From the listing below, pull out each line that contains the word "than".

## Data supplied:
■ ■ ■
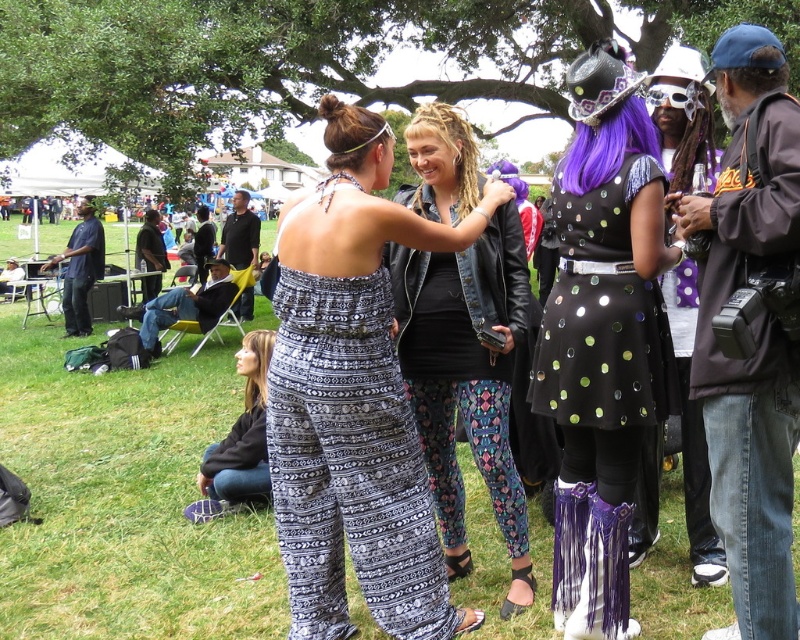
Question: Is green grass at center below shiny sequined dress at center?

Choices:
 (A) yes
 (B) no

Answer: (A)

Question: Is the position of patterned fabric jumpsuit at center more distant than that of shiny sequined dress at center?

Choices:
 (A) yes
 (B) no

Answer: (B)

Question: Among these objects, which one is nearest to the camera?

Choices:
 (A) green grass at center
 (B) sparkly black dress at center
 (C) patterned fabric jumpsuit at center
 (D) printed fabric pants at center

Answer: (C)

Question: Can you confirm if green grass at center is wider than sparkly black dress at center?

Choices:
 (A) no
 (B) yes

Answer: (B)

Question: Which object is farther from the camera taking this photo?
■ ■ ■
## Result for this exercise:
Question: Is the position of patterned fabric jumpsuit at center more distant than that of shiny sequined dress at center?
Question: Can you confirm if green grass at center is wider than sparkly black dress at center?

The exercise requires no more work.